[Available data]
Content starts

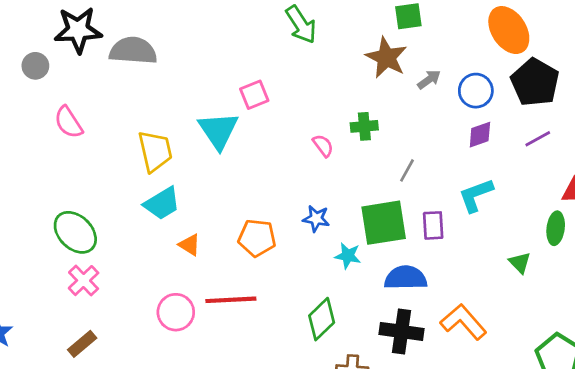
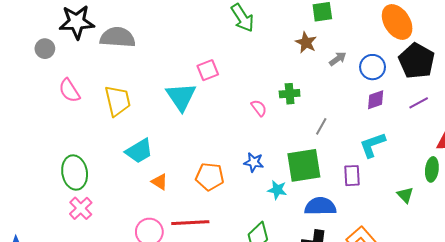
brown star: (386, 58) -> (306, 42), size x0.7
yellow trapezoid: (155, 151) -> (118, 101), moved
purple rectangle: (433, 225) -> (352, 176), moved
green ellipse: (75, 232) -> (75, 172), turned 36

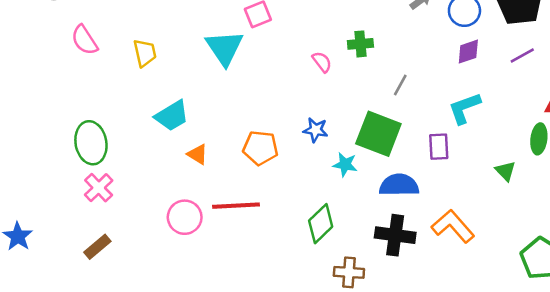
yellow trapezoid: (118, 101) -> (145, 53), size x0.7
green square: (304, 165) -> (378, 134), turned 30

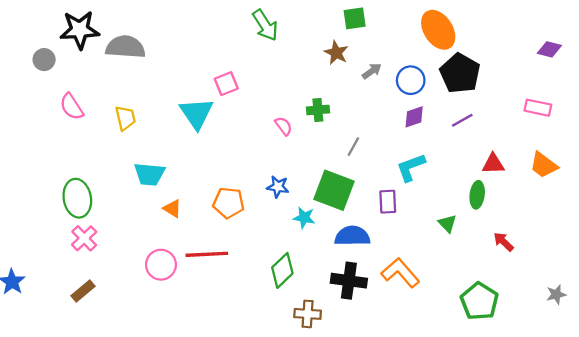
cyan trapezoid: (172, 116) -> (149, 174), turned 36

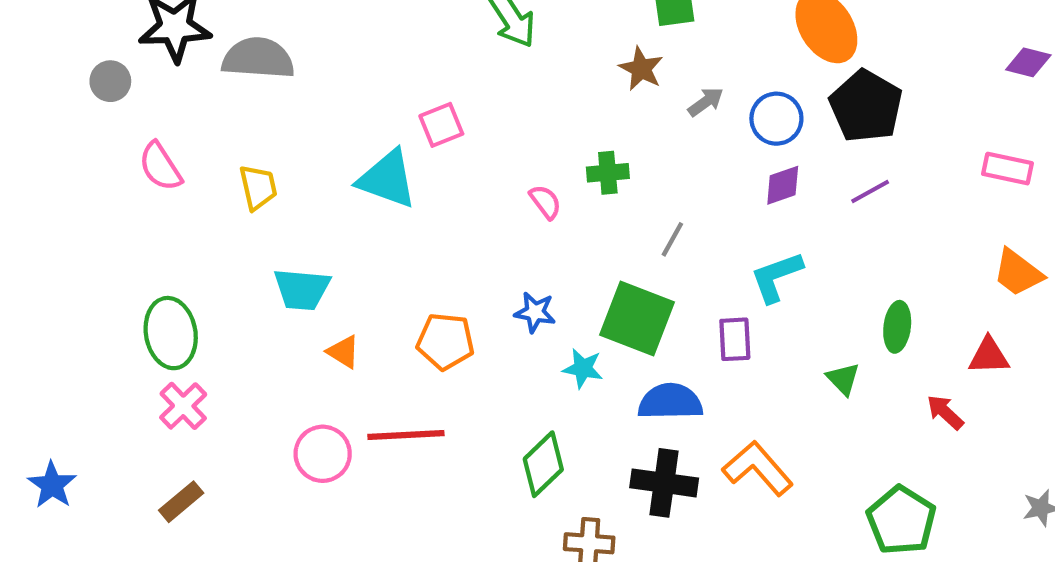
cyan triangle: (196, 113) -> (387, 179), turned -36
red triangle: (493, 164) -> (989, 356), moved

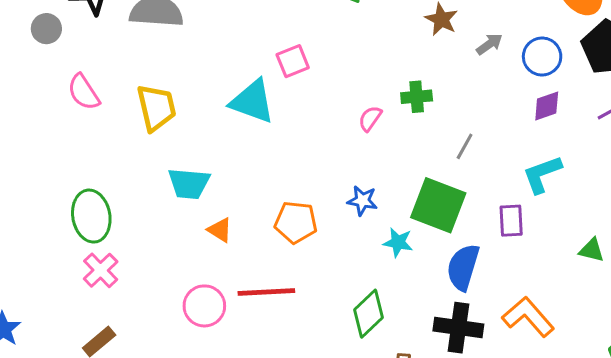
yellow trapezoid: (258, 187) -> (156, 108), size x1.4
pink semicircle: (545, 202) -> (370, 118), turned -108
green triangle: (843, 379) -> (592, 250), turned -32
blue semicircle: (670, 402) -> (463, 267), turned -72

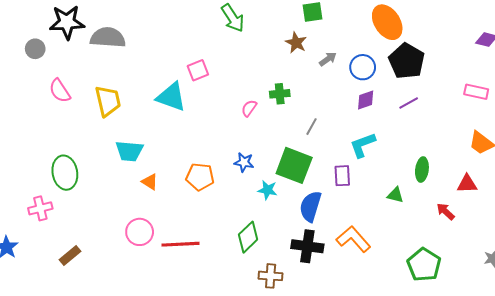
pink cross: (101, 270) -> (40, 208), moved, turned 30
red line: (266, 292) -> (180, 244), moved

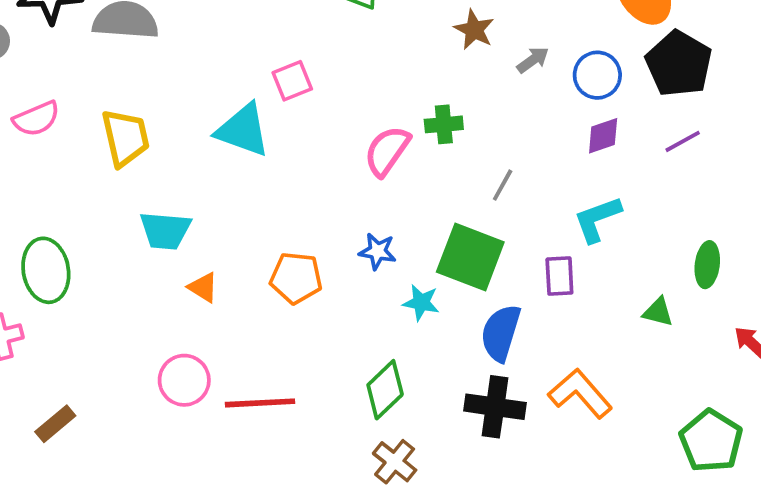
pink semicircle: (60, 91) -> (36, 119), turned -80
pink semicircle: (249, 108) -> (387, 151), size x1.6
brown cross: (271, 276) -> (395, 462), moved, turned 35

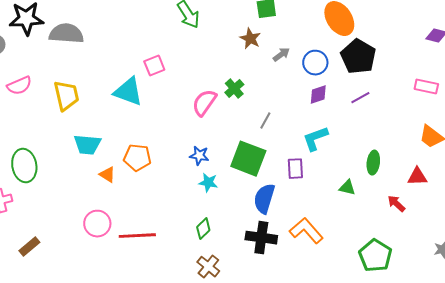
green cross: (444, 124) -> (234, 89), turned -36
orange pentagon: (296, 278) -> (137, 158), moved
cyan star: (421, 303) -> (208, 183), moved
green diamond: (385, 390) -> (203, 229), size x0.7

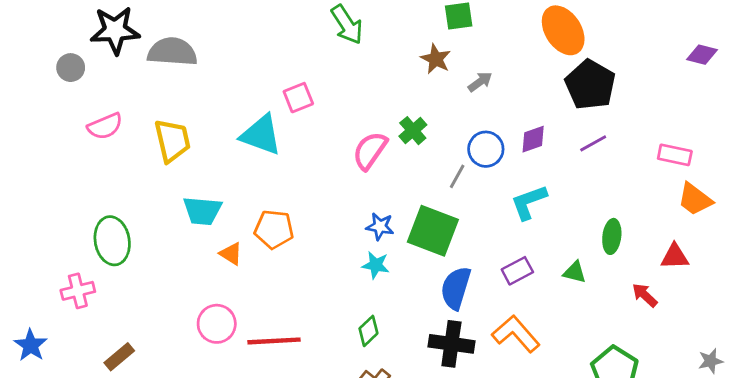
blue circle: (315, 63) -> (486, 149), moved
pink rectangle: (426, 87) -> (675, 155), moved
blue star: (199, 156) -> (380, 226), moved
purple rectangle: (295, 169) -> (517, 271), moved, turned 65

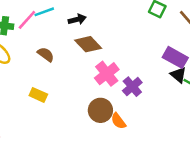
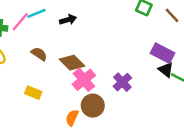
brown diamond: (88, 44) -> (72, 63), moved
pink cross: (107, 74) -> (84, 80), moved
orange semicircle: (118, 121) -> (72, 118), moved, turned 63

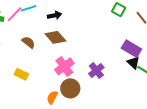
brown diamond: (72, 63) -> (55, 37), moved

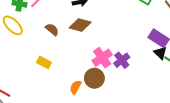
brown diamond: (55, 37) -> (80, 25), turned -35
pink cross: (64, 66) -> (102, 58), moved

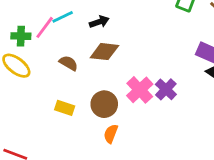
brown circle: (94, 78) -> (104, 104), moved

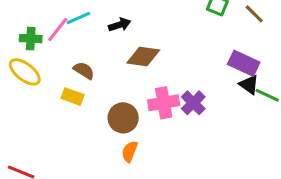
brown diamond: (104, 52) -> (143, 57), moved
pink cross: (140, 90) -> (164, 103), turned 32
yellow rectangle: (65, 108) -> (73, 97), moved

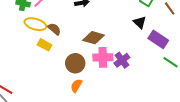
brown diamond: (143, 57) -> (93, 38), moved
yellow ellipse: (25, 72) -> (35, 24), moved, turned -30
black triangle: (249, 85) -> (140, 22), moved

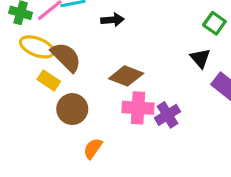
brown semicircle: (54, 29) -> (66, 57), size x1.5
brown circle: (75, 63) -> (72, 109), moved

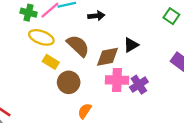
brown semicircle: (66, 57) -> (78, 46), moved
black triangle: (200, 58) -> (131, 45), moved, turned 42
brown diamond: (126, 76) -> (108, 57), turned -30

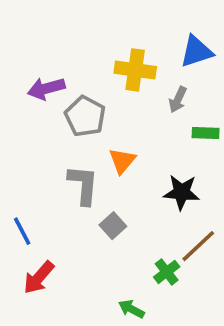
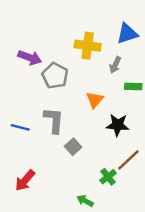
purple arrow: (46, 88) -> (30, 58), turned -145
orange triangle: (122, 161) -> (95, 100), moved
blue line: (22, 231) -> (20, 127), moved, turned -48

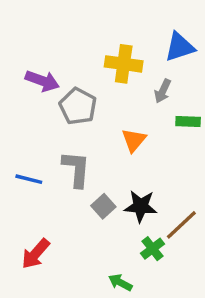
black star: (118, 125) -> (141, 206), moved

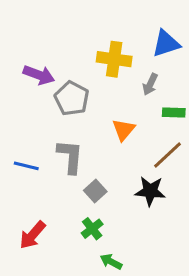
black star: (141, 206) -> (150, 191), moved
brown line: (181, 225) -> (167, 155), moved
green cross: (152, 249) -> (92, 229), moved

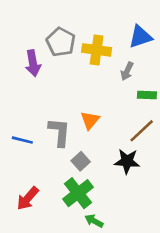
purple arrow: (39, 75) -> (33, 63), turned 60
gray pentagon: (72, 98) -> (61, 42), moved
orange triangle: (124, 130) -> (90, 120), moved
green cross: (92, 229) -> (78, 193), size x1.6

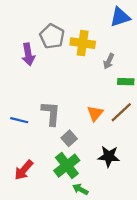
blue triangle: (140, 37) -> (120, 17), moved
orange triangle: (90, 120) -> (95, 113), moved
black star: (127, 161) -> (109, 156), moved

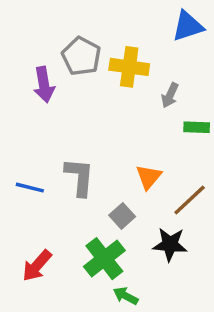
brown line: (121, 112) -> (190, 200), moved
gray square: (69, 138) -> (122, 216), moved

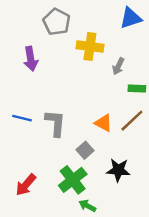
gray pentagon: (81, 56) -> (57, 22), moved
orange triangle: (149, 177) -> (104, 123), turned -42
blue line: (30, 188) -> (22, 118), moved
brown line: (190, 200) -> (132, 121), moved

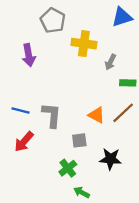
gray square: (85, 150) -> (79, 140), turned 35
green cross: (73, 180) -> (68, 168), size x0.7
red arrow: (26, 185) -> (24, 142), moved

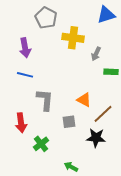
blue line: (20, 110) -> (25, 75), moved
brown line: (123, 113) -> (103, 114), moved
red arrow: (24, 142) -> (21, 123), turned -48
green cross: (68, 168) -> (41, 144), moved

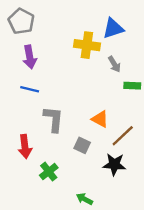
blue triangle: (106, 15) -> (113, 28), moved
gray pentagon: (46, 18) -> (21, 21), moved
gray arrow: (96, 54) -> (114, 64), turned -56
gray square: (69, 122) -> (82, 145), turned 32

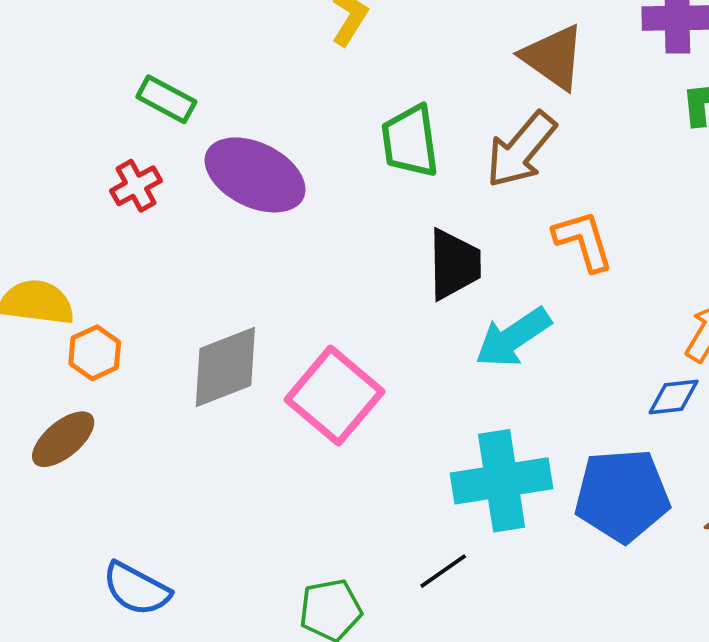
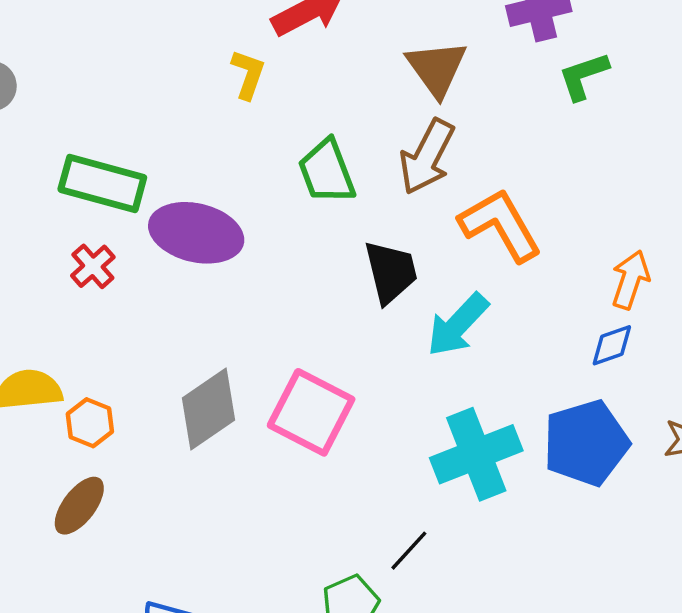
brown triangle: (553, 57) -> (437, 68), turned 32
green rectangle: (166, 99) -> (102, 184), size x1.6
orange L-shape: (583, 241) -> (500, 225), size x1.4
black line: (443, 571) -> (409, 551), moved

Content ends

[Task to carry out]
Copy out the lines of the data where the string "blue" occurs.

[Result for this exercise]
blue semicircle: (670, 402) -> (463, 267), turned -72
blue circle: (315, 63) -> (486, 149), moved
blue star: (199, 156) -> (380, 226), moved
blue line: (22, 231) -> (20, 127), moved, turned -48
blue triangle: (140, 37) -> (120, 17), moved
blue line: (30, 188) -> (22, 118), moved
blue line: (20, 110) -> (25, 75), moved
blue triangle: (106, 15) -> (113, 28), moved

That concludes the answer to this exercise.